Exercise requirements: The first line of the entries below, the line containing "orange ellipse at (495, 172): moved 2 px up", and every line between them should be repeated exactly, and nothing else.

Exercise material:
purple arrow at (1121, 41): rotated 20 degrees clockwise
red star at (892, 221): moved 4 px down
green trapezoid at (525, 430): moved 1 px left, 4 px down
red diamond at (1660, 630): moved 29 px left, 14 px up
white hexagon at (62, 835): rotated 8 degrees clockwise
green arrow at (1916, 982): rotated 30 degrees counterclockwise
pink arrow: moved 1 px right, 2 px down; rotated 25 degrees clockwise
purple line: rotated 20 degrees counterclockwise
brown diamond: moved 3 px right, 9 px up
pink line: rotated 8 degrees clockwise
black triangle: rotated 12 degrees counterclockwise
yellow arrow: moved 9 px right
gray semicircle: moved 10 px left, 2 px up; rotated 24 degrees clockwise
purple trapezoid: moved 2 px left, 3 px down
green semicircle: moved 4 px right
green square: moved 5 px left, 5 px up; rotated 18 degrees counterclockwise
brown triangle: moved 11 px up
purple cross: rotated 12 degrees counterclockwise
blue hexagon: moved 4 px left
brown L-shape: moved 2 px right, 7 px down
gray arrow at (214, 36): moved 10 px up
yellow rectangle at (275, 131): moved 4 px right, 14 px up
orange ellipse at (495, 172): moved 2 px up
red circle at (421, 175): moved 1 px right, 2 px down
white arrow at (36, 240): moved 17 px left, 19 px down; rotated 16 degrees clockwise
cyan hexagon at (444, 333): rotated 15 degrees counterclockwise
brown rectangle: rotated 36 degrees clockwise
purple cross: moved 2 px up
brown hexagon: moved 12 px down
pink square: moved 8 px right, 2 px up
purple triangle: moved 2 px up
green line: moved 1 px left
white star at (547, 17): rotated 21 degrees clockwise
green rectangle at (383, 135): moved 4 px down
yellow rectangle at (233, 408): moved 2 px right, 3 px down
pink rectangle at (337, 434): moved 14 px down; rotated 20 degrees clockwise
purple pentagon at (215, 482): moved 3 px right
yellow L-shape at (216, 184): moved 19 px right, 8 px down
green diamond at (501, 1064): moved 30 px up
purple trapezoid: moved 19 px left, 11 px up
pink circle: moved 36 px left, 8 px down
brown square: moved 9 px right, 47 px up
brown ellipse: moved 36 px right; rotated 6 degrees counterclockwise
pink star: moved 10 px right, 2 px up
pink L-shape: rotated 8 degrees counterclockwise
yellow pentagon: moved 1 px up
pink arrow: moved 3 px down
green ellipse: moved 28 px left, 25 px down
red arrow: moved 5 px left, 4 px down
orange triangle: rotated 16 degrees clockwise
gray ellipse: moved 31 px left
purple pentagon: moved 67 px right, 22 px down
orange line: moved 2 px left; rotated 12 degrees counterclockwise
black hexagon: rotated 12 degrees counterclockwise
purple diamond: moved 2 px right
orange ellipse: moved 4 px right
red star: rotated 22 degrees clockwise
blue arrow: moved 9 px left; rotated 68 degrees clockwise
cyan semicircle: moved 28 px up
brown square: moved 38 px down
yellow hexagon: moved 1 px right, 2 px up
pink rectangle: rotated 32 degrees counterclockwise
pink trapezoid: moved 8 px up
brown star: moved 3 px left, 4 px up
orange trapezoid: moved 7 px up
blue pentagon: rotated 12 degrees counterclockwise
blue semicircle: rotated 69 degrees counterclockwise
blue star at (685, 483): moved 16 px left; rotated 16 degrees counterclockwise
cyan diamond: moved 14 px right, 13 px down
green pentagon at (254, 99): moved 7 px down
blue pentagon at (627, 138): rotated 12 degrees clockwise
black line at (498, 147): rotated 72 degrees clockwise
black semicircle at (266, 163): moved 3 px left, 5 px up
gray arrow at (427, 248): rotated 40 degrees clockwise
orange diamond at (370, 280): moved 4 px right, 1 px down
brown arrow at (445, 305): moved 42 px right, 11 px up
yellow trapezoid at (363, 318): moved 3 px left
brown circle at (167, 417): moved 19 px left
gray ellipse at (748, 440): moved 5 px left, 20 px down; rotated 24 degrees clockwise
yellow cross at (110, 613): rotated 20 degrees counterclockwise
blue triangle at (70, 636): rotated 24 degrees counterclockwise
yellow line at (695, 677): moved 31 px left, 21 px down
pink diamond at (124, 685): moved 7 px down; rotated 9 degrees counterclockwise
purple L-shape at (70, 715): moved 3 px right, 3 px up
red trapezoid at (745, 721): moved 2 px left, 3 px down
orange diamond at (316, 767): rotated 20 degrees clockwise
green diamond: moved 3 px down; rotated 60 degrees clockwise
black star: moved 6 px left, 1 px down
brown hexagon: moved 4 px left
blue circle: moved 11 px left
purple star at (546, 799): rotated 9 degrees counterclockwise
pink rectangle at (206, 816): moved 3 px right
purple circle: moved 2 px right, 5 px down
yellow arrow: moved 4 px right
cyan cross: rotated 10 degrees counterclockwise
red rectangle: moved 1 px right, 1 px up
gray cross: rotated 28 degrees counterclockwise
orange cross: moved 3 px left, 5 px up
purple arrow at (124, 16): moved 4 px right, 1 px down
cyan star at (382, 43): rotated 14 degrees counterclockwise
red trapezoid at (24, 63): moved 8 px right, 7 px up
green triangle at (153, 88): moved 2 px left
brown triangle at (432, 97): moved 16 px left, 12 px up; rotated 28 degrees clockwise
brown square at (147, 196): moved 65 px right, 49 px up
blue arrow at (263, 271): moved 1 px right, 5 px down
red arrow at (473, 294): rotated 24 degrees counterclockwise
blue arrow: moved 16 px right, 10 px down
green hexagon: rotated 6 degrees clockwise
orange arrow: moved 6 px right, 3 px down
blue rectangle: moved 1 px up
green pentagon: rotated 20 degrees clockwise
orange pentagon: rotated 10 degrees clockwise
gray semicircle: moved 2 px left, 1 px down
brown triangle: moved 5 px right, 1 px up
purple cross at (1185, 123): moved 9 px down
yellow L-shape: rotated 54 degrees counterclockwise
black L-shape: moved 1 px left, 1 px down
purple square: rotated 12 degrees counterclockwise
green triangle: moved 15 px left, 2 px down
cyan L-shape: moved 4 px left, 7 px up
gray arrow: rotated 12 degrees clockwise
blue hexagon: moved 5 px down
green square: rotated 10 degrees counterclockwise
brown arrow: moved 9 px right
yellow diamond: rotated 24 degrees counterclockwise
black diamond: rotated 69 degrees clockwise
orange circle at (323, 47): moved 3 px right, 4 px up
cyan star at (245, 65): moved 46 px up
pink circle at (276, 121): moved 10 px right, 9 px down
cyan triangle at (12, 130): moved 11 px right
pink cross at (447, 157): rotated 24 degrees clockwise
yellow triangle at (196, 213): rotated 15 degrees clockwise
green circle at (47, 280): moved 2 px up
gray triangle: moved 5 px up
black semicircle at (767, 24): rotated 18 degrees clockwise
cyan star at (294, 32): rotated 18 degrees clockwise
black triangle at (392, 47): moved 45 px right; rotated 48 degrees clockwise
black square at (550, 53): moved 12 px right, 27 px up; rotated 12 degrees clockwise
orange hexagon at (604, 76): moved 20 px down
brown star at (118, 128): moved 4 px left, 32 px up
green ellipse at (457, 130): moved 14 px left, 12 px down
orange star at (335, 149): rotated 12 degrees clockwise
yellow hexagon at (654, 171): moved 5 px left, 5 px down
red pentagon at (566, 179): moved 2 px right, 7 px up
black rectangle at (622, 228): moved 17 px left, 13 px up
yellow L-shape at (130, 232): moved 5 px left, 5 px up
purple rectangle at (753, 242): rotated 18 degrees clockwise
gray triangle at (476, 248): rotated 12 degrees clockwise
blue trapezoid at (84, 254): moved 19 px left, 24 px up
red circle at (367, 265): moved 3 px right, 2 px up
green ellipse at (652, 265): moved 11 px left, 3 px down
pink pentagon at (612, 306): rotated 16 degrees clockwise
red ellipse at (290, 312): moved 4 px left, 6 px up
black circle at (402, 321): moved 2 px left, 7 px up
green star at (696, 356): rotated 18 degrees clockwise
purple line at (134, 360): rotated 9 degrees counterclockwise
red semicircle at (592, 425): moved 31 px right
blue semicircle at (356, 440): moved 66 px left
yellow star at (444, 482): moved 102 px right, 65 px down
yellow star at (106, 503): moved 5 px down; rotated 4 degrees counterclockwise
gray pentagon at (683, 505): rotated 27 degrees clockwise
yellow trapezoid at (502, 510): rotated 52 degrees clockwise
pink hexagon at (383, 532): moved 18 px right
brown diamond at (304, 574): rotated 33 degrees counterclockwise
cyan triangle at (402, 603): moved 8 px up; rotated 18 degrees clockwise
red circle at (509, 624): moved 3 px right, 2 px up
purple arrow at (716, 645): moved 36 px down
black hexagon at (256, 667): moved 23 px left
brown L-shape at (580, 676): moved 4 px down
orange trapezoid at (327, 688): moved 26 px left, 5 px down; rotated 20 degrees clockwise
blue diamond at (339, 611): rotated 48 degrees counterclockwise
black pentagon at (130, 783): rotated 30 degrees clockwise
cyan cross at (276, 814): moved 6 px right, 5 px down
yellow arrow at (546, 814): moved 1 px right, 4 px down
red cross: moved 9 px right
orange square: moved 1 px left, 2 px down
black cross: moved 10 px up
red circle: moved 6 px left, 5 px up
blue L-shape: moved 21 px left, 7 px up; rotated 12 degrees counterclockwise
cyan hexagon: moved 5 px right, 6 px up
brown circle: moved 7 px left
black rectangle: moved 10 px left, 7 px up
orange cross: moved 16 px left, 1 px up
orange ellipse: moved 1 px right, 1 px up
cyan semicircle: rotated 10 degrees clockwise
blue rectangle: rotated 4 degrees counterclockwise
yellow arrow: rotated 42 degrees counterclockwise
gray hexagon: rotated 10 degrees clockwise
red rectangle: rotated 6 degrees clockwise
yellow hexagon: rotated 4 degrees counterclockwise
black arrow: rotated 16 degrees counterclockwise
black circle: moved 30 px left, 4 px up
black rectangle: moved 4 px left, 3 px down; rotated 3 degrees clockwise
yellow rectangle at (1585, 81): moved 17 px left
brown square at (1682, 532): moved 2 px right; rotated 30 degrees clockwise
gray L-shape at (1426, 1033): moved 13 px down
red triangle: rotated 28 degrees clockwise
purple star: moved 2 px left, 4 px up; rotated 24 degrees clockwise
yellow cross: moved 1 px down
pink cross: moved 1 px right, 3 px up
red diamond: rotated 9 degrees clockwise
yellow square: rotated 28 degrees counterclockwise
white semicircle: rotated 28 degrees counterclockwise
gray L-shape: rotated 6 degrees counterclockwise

Expected output:
purple arrow at (1121, 41): rotated 20 degrees clockwise
red star at (892, 221): moved 4 px down
green trapezoid at (525, 430): moved 1 px left, 4 px down
red diamond at (1660, 630): moved 29 px left, 14 px up
white hexagon at (62, 835): rotated 8 degrees clockwise
green arrow at (1916, 982): rotated 30 degrees counterclockwise
pink arrow: moved 1 px right, 2 px down; rotated 25 degrees clockwise
purple line: rotated 20 degrees counterclockwise
brown diamond: moved 3 px right, 9 px up
pink line: rotated 8 degrees clockwise
black triangle: rotated 12 degrees counterclockwise
yellow arrow: moved 9 px right
gray semicircle: moved 10 px left, 2 px up; rotated 24 degrees clockwise
purple trapezoid: moved 2 px left, 3 px down
green semicircle: moved 4 px right
green square: moved 5 px left, 5 px up; rotated 18 degrees counterclockwise
brown triangle: moved 11 px up
purple cross: rotated 12 degrees counterclockwise
blue hexagon: moved 4 px left
brown L-shape: moved 2 px right, 7 px down
gray arrow at (214, 36): moved 10 px up
yellow rectangle at (275, 131): moved 4 px right, 14 px up
orange ellipse at (495, 172): moved 2 px up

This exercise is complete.